**Exercise objective:** Copy each entry below exactly. No images.

**Spatial object tracking data:**
-=-=-=-=-

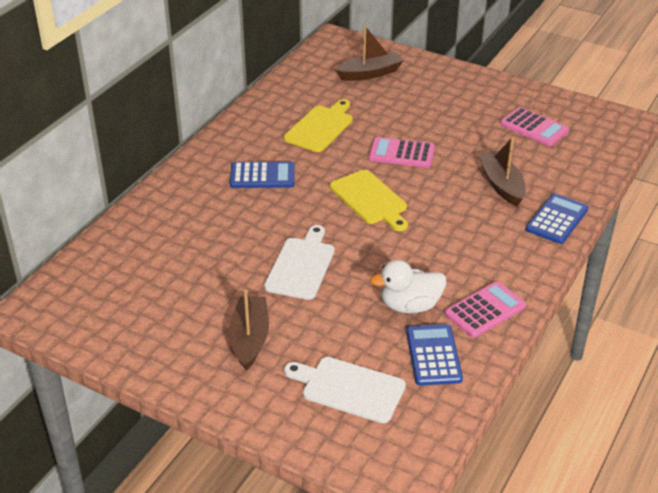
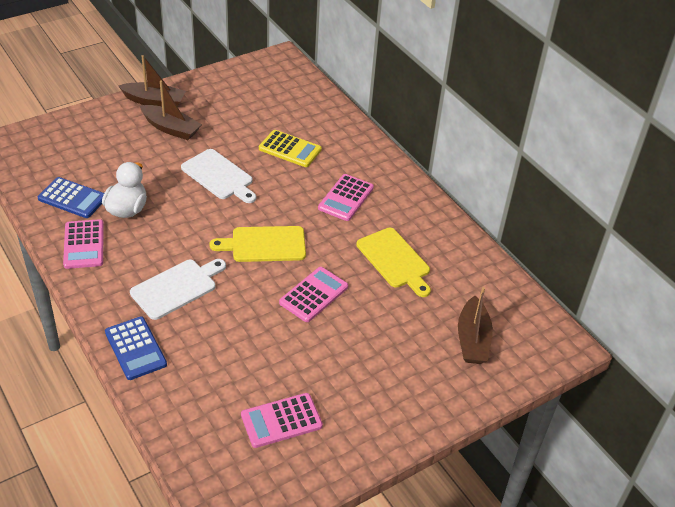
camera: 115 degrees right, 5 degrees up
(215, 235) = (290, 149): none -> yellow calculator
(262, 176) = (346, 198): blue calculator -> pink calculator
(349, 388) = (87, 151): white cutting board -> white cutting board (176, 287)
(502, 185) = (213, 338): brown boat -> brown boat (154, 101)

-=-=-=-=-

**Response:**
camera: 115 degrees right, 5 degrees up
(215, 235) = (290, 149): none -> yellow calculator
(262, 176) = (346, 198): blue calculator -> pink calculator
(349, 388) = (87, 151): white cutting board -> white cutting board (176, 287)
(502, 185) = (213, 338): brown boat -> brown boat (154, 101)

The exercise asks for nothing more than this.